EXERCISE DETAILS:
Exclude the pictures and repeat all of the data exactly.

DATA PROVIDED:
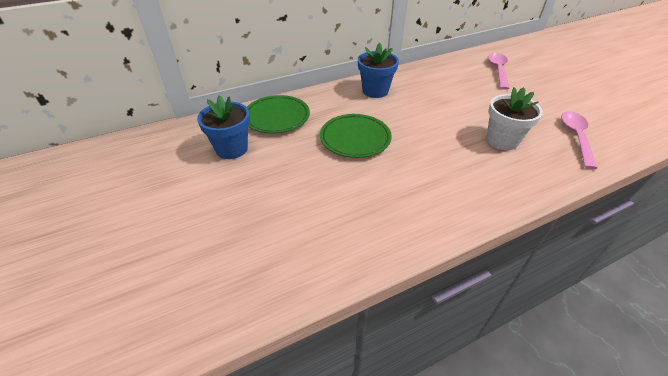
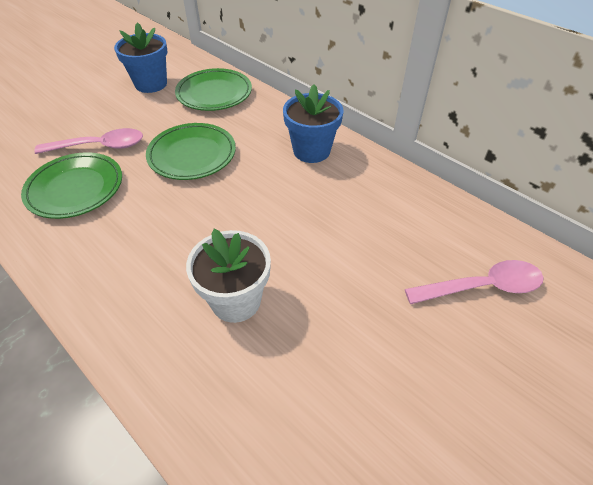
camera: 70 degrees right, 5 degrees up
pink spoon [561,111,597,169] -> pink spoon moved to [34,128,143,154]
none -> green plate [21,152,122,219]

TASK RESPONSE:
camera: 70 degrees right, 5 degrees up
pink spoon [561,111,597,169] -> pink spoon moved to [34,128,143,154]
none -> green plate [21,152,122,219]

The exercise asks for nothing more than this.